__Assignment__.
Transcribe word for word the lines below from the line with "orange cheese: 3 -> 5" through the line with "green heart: 3 -> 0", ends included.

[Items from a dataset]
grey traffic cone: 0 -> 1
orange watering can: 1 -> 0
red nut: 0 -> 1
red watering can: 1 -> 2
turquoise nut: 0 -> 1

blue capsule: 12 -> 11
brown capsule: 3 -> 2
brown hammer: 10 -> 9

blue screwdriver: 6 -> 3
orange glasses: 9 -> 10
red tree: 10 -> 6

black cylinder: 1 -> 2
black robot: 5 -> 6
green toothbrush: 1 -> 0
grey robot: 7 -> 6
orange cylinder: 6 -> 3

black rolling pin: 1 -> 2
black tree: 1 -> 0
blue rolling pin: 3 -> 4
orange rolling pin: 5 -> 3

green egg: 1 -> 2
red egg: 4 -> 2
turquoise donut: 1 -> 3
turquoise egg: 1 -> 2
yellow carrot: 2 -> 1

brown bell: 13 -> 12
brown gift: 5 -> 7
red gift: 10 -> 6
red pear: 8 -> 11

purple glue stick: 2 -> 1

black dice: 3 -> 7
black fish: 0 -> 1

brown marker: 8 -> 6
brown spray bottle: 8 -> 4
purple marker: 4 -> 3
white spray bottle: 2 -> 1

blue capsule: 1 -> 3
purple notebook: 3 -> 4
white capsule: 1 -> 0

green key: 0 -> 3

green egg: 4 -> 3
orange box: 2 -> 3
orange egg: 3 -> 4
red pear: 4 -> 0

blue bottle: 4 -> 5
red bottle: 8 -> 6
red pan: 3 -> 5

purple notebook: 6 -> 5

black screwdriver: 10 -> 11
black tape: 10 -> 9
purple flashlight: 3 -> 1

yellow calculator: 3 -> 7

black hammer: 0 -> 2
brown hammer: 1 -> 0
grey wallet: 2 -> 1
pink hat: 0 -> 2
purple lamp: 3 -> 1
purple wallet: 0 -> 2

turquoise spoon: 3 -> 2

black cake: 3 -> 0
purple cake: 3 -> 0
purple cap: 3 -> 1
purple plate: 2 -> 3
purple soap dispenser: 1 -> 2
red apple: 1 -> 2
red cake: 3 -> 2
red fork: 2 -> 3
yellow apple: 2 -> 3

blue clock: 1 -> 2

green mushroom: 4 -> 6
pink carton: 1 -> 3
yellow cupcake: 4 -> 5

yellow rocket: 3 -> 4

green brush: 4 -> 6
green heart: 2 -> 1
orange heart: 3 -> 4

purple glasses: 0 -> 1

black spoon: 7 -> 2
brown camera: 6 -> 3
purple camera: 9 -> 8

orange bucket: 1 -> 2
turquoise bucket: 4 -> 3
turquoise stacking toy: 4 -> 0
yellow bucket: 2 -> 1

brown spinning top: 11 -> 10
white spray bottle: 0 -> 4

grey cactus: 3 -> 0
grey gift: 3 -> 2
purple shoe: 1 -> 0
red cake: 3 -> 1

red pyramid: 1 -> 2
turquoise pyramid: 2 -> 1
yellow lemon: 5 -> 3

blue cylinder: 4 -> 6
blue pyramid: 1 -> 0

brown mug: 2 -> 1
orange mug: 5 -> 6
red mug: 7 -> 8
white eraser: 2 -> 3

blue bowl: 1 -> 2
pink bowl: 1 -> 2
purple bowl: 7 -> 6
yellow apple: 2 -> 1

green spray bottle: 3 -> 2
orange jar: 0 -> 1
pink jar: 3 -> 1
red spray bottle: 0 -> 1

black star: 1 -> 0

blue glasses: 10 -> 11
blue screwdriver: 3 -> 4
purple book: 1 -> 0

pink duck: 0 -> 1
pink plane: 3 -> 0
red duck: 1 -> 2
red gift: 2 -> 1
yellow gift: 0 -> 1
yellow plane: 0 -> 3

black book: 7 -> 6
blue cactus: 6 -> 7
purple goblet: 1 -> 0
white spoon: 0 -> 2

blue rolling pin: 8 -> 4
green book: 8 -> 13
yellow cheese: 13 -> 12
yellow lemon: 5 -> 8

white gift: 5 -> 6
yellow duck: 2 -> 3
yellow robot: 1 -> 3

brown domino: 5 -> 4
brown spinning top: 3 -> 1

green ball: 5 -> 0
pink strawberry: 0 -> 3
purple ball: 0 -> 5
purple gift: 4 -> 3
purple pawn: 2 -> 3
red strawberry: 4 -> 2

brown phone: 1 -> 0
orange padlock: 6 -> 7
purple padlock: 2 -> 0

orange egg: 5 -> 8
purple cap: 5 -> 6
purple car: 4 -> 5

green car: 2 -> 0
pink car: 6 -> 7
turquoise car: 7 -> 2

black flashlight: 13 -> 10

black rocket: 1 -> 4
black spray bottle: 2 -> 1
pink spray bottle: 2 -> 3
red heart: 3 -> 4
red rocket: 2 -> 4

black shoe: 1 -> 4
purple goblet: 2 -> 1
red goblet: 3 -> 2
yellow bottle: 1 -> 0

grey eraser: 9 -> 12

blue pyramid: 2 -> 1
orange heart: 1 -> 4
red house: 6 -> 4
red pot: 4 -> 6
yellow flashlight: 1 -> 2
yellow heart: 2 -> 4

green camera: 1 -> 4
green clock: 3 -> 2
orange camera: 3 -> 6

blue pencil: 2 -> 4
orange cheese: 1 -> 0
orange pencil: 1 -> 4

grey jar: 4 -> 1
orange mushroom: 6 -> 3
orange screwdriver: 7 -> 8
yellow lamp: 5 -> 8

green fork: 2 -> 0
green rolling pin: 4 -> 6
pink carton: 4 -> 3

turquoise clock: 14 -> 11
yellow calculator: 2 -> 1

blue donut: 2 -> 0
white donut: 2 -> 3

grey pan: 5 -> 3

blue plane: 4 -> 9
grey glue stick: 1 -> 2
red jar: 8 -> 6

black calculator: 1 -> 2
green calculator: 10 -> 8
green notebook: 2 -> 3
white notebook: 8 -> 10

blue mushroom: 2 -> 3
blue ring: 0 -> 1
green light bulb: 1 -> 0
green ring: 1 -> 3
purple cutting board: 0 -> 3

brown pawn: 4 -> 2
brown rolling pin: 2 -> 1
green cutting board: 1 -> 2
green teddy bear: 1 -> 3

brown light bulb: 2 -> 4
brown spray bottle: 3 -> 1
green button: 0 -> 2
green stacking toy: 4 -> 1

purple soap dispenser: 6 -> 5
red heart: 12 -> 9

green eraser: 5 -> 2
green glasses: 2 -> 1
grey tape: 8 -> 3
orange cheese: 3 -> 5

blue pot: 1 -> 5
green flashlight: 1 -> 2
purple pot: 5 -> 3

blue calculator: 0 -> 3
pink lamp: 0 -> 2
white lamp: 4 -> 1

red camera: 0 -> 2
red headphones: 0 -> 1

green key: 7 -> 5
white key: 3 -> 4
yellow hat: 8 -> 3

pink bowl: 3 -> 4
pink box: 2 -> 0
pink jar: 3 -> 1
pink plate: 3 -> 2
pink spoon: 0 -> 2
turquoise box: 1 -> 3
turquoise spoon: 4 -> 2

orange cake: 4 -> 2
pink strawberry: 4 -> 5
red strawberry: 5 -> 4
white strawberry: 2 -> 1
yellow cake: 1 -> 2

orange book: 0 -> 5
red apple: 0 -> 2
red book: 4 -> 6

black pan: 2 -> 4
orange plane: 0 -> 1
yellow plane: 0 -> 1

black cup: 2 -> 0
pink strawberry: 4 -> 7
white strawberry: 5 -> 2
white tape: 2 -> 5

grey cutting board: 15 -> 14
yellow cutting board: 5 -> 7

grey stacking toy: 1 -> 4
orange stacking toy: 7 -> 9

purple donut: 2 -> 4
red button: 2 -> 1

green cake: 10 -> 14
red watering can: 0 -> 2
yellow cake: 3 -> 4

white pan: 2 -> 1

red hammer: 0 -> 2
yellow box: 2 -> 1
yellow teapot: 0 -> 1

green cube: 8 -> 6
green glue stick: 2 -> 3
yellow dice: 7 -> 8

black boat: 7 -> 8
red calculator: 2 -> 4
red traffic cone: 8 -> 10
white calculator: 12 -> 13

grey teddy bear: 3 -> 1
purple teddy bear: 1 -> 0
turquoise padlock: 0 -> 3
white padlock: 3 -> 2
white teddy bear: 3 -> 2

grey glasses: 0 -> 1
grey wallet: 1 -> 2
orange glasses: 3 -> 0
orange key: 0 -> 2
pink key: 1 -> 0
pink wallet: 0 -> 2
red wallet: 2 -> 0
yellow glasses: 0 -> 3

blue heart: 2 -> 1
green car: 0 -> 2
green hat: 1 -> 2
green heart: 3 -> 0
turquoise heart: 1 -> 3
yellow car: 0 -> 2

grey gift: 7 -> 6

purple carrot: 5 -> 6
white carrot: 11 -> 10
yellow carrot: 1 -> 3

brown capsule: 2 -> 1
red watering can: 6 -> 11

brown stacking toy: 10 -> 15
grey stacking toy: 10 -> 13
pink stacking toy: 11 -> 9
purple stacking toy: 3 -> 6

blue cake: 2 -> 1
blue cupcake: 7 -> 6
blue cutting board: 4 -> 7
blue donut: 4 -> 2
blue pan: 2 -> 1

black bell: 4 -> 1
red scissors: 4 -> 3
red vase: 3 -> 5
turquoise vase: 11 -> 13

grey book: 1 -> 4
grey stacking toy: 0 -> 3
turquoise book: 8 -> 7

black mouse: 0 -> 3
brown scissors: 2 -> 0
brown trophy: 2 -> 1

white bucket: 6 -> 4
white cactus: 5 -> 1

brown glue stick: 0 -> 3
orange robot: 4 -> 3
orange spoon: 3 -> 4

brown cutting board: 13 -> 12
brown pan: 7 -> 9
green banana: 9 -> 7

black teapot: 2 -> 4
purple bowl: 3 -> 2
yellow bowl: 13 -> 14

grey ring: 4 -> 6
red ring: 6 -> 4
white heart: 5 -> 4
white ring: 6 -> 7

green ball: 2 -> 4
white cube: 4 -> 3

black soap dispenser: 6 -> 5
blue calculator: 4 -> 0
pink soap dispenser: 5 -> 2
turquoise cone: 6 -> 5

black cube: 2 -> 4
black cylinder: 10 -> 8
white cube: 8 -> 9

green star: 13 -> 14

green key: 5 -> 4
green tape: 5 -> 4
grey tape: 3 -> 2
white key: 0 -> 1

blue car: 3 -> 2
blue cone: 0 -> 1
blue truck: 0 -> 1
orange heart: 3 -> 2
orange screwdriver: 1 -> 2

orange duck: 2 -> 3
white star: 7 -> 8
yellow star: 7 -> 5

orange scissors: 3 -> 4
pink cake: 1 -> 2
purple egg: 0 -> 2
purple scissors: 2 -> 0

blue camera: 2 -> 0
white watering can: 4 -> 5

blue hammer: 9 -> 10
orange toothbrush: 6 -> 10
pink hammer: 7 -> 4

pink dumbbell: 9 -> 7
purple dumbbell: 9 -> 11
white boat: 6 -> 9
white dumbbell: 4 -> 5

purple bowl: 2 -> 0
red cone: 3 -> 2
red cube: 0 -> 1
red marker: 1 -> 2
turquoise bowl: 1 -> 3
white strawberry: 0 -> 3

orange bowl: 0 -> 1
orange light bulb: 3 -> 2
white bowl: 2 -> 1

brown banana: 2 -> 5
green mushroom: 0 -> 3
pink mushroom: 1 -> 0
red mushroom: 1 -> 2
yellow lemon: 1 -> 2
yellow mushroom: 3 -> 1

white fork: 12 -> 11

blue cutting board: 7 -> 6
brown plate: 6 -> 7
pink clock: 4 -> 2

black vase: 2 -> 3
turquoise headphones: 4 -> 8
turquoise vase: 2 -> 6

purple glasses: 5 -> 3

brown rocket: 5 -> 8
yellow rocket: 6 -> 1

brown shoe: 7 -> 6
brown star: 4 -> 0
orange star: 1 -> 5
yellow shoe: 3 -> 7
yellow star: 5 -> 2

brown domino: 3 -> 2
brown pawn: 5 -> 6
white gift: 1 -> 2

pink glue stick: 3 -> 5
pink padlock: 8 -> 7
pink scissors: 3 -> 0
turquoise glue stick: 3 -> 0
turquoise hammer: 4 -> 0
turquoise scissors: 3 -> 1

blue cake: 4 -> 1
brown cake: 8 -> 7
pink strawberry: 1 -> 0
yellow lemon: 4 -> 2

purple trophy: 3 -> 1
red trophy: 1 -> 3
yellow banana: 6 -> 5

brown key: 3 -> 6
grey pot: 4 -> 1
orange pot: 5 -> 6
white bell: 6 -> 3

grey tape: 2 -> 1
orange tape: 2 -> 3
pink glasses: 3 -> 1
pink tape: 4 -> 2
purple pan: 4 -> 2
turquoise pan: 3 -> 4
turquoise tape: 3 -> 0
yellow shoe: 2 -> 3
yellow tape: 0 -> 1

__Result for this task__.
orange cheese: 3 -> 5

blue pot: 1 -> 5
green flashlight: 1 -> 2
purple pot: 5 -> 3

blue calculator: 0 -> 3
pink lamp: 0 -> 2
white lamp: 4 -> 1

red camera: 0 -> 2
red headphones: 0 -> 1

green key: 7 -> 5
white key: 3 -> 4
yellow hat: 8 -> 3

pink bowl: 3 -> 4
pink box: 2 -> 0
pink jar: 3 -> 1
pink plate: 3 -> 2
pink spoon: 0 -> 2
turquoise box: 1 -> 3
turquoise spoon: 4 -> 2

orange cake: 4 -> 2
pink strawberry: 4 -> 5
red strawberry: 5 -> 4
white strawberry: 2 -> 1
yellow cake: 1 -> 2

orange book: 0 -> 5
red apple: 0 -> 2
red book: 4 -> 6

black pan: 2 -> 4
orange plane: 0 -> 1
yellow plane: 0 -> 1

black cup: 2 -> 0
pink strawberry: 4 -> 7
white strawberry: 5 -> 2
white tape: 2 -> 5

grey cutting board: 15 -> 14
yellow cutting board: 5 -> 7

grey stacking toy: 1 -> 4
orange stacking toy: 7 -> 9

purple donut: 2 -> 4
red button: 2 -> 1

green cake: 10 -> 14
red watering can: 0 -> 2
yellow cake: 3 -> 4

white pan: 2 -> 1

red hammer: 0 -> 2
yellow box: 2 -> 1
yellow teapot: 0 -> 1

green cube: 8 -> 6
green glue stick: 2 -> 3
yellow dice: 7 -> 8

black boat: 7 -> 8
red calculator: 2 -> 4
red traffic cone: 8 -> 10
white calculator: 12 -> 13

grey teddy bear: 3 -> 1
purple teddy bear: 1 -> 0
turquoise padlock: 0 -> 3
white padlock: 3 -> 2
white teddy bear: 3 -> 2

grey glasses: 0 -> 1
grey wallet: 1 -> 2
orange glasses: 3 -> 0
orange key: 0 -> 2
pink key: 1 -> 0
pink wallet: 0 -> 2
red wallet: 2 -> 0
yellow glasses: 0 -> 3

blue heart: 2 -> 1
green car: 0 -> 2
green hat: 1 -> 2
green heart: 3 -> 0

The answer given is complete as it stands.